### Directions
Go to the line holding "(502, 338) = (115, 262): turquoise" in the entries below and write out exactly every line down to and including the line holding "(775, 378) = (340, 96): none -> white cheese".

Data excerpts:
----

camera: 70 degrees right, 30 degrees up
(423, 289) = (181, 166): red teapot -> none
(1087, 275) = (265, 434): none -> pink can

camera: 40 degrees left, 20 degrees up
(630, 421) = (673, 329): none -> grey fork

----

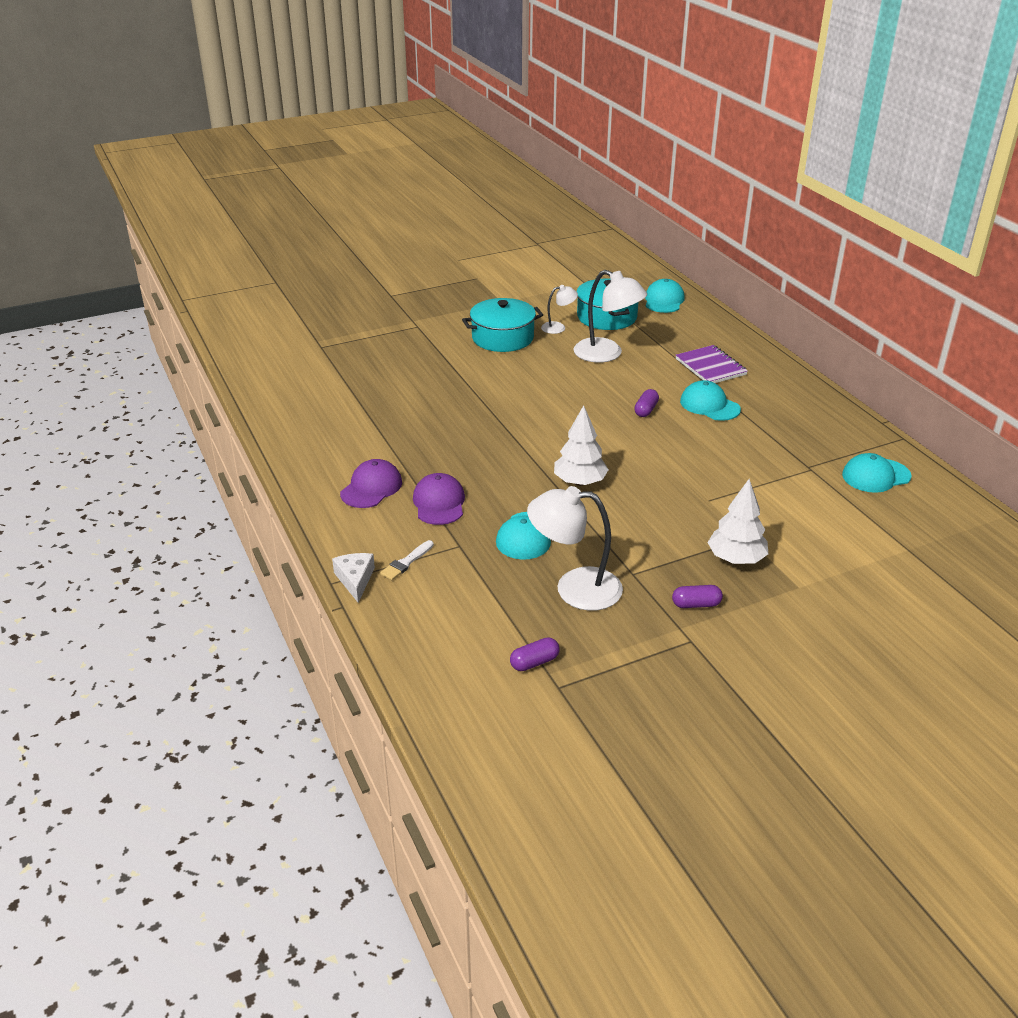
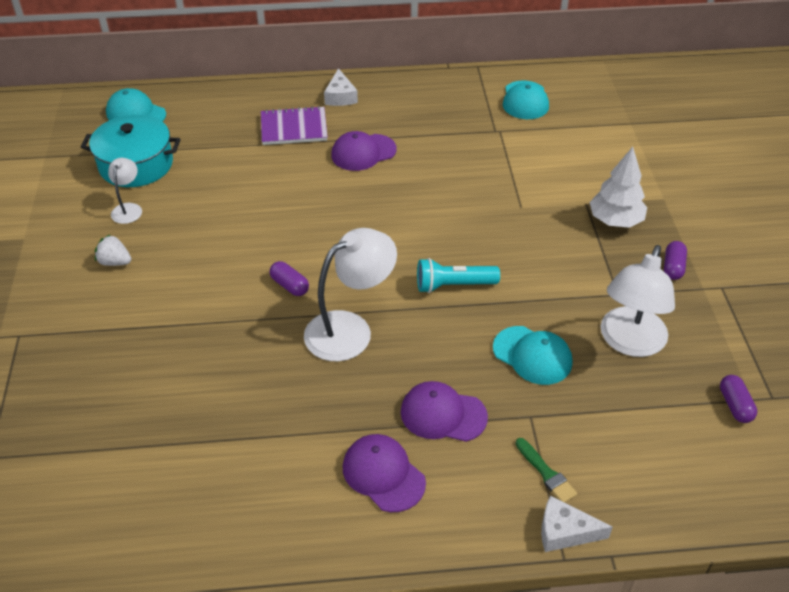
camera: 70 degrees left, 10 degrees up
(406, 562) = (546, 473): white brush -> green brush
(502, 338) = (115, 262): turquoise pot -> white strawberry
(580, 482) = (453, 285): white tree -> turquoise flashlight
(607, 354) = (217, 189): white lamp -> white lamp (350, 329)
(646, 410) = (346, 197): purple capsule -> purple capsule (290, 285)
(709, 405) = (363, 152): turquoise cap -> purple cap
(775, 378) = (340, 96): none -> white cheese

----

### Solution
(502, 338) = (115, 262): turquoise pot -> white strawberry
(580, 482) = (453, 285): white tree -> turquoise flashlight
(607, 354) = (217, 189): white lamp -> white lamp (350, 329)
(646, 410) = (346, 197): purple capsule -> purple capsule (290, 285)
(709, 405) = (363, 152): turquoise cap -> purple cap
(775, 378) = (340, 96): none -> white cheese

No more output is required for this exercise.